### Your task
Can you copy out the data exactly? Leave the images out.

### Dataset content
-=-=-
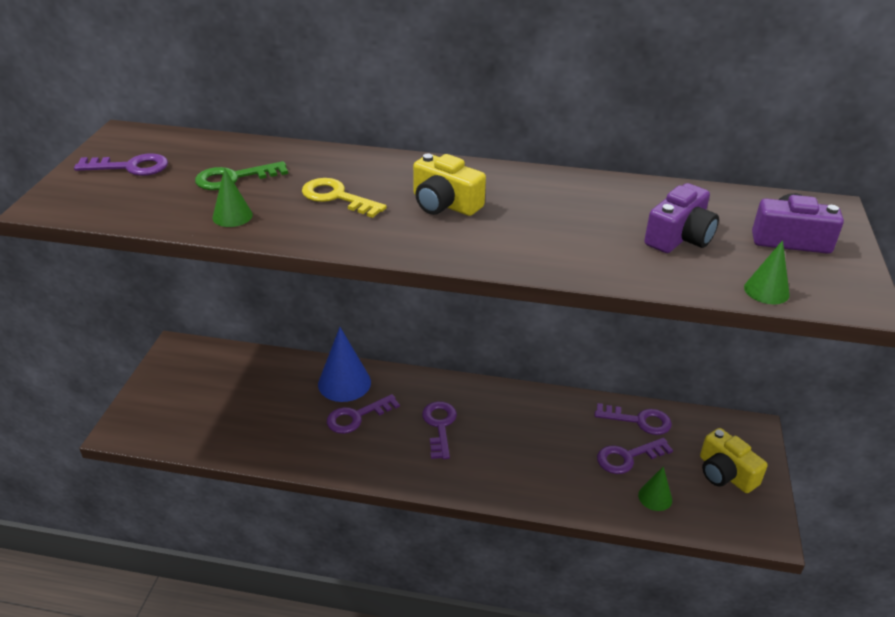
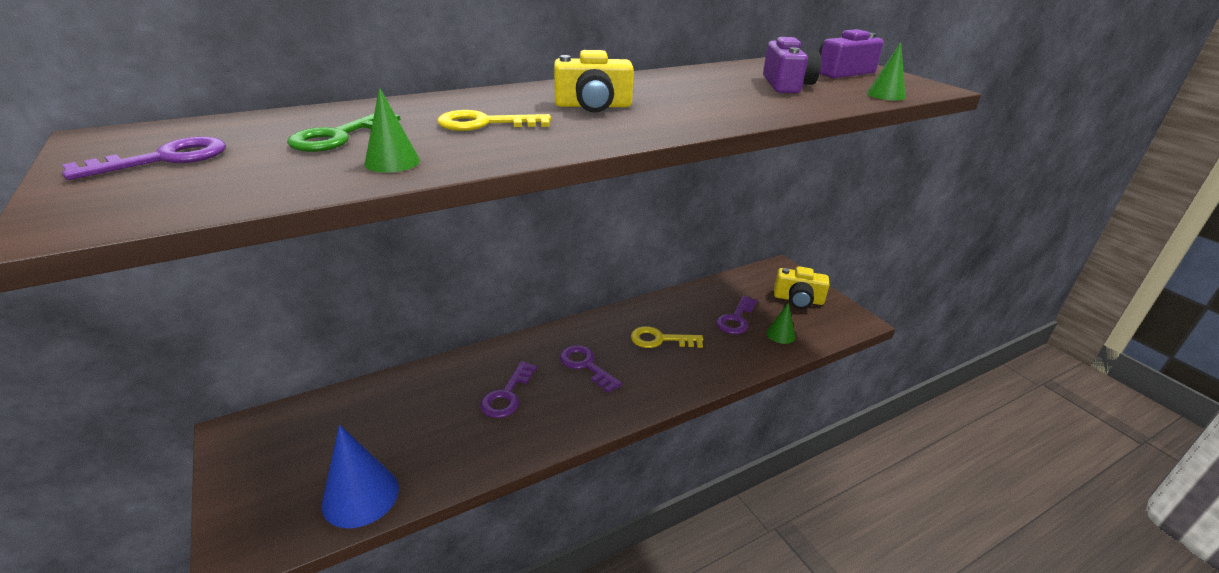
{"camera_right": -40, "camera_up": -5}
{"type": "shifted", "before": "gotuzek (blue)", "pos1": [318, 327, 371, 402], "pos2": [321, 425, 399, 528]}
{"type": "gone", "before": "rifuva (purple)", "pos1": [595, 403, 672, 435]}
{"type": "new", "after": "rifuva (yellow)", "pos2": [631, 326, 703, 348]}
-=-=-
### Response below
{"camera_right": -40, "camera_up": -5}
{"type": "shifted", "before": "gotuzek (blue)", "pos1": [318, 327, 371, 402], "pos2": [321, 425, 399, 528]}
{"type": "gone", "before": "rifuva (purple)", "pos1": [595, 403, 672, 435]}
{"type": "new", "after": "rifuva (yellow)", "pos2": [631, 326, 703, 348]}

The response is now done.